━━━━━ RECORDS SHOWN

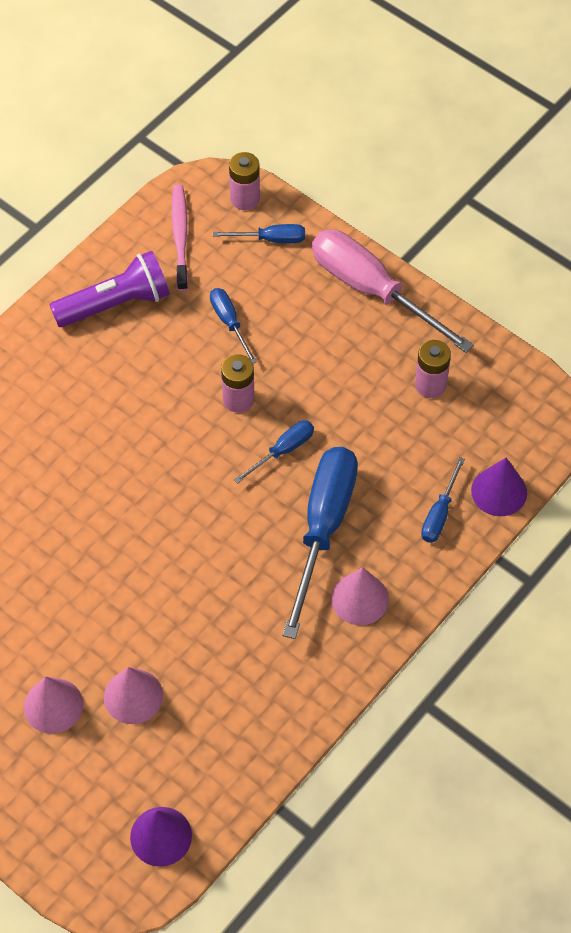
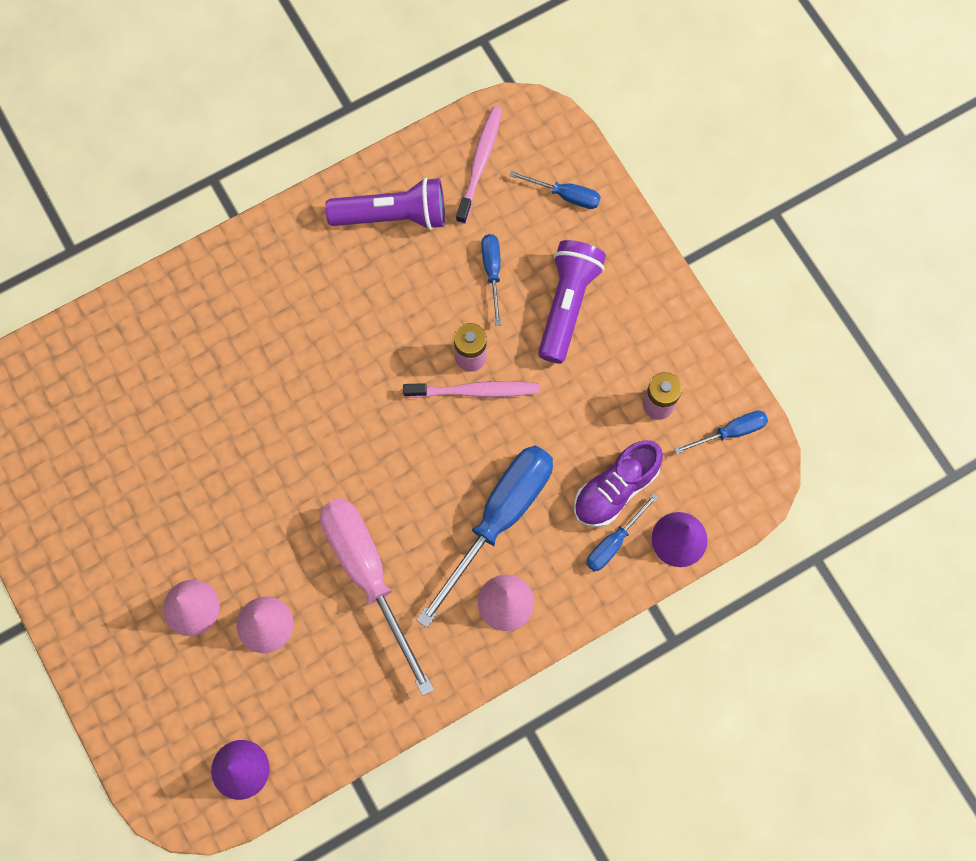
camera: 20 degrees right, 15 degrees up
(245, 199) = (557, 142): pink battery -> none
(254, 427) = (474, 391): none -> pink toothbrush
(283, 450) = (492, 425): blue screwdriver -> blue screwdriver (730, 432)
(311, 328) = (567, 304): none -> purple flashlight
(372, 290) = (641, 283): pink screwdriver -> pink screwdriver (368, 575)
(421, 468) = (615, 489): none -> purple shoe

━━━━━━━━━━

Would you please repeat all the data word for word, but without the pictures?

camera: 20 degrees right, 15 degrees up
(245, 199) = (557, 142): pink battery -> none
(254, 427) = (474, 391): none -> pink toothbrush
(283, 450) = (492, 425): blue screwdriver -> blue screwdriver (730, 432)
(311, 328) = (567, 304): none -> purple flashlight
(372, 290) = (641, 283): pink screwdriver -> pink screwdriver (368, 575)
(421, 468) = (615, 489): none -> purple shoe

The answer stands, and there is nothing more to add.